* [Task requirements]: Show each line from the listing that includes the word "headphones".

* [Data provided]:
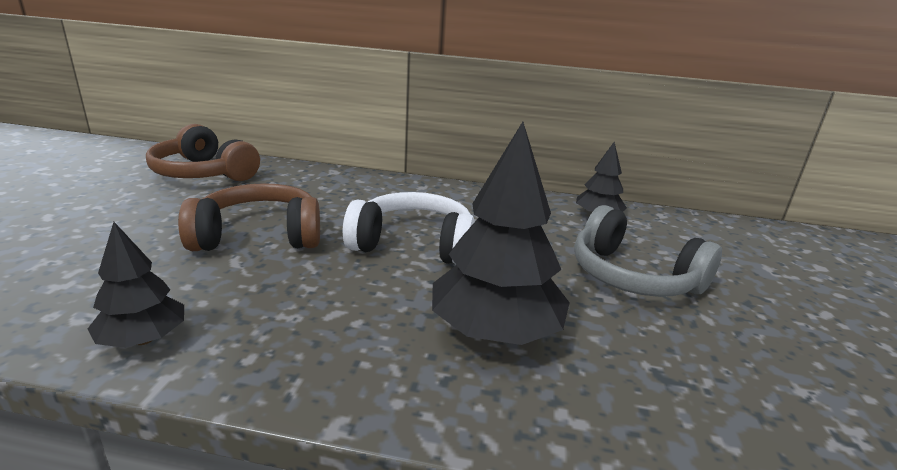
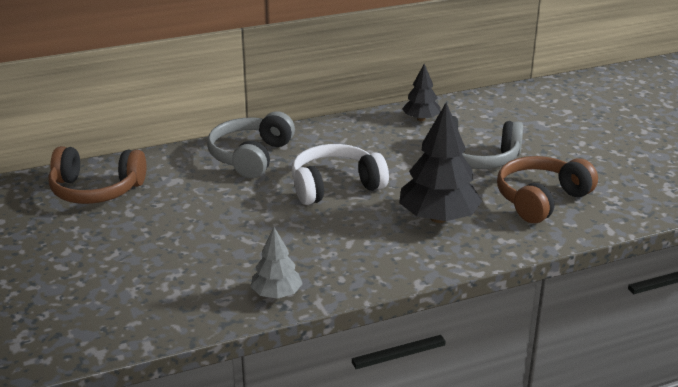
camera: 30 degrees left, 5 degrees up
(143, 339) = (276, 294): black tree -> grey tree
(259, 236) = (232, 219): brown headphones -> brown headphones (541, 199)
(372, 192) = (250, 156): none -> grey headphones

* [Result for this task]:
(259, 236) = (232, 219): brown headphones -> brown headphones (541, 199)
(372, 192) = (250, 156): none -> grey headphones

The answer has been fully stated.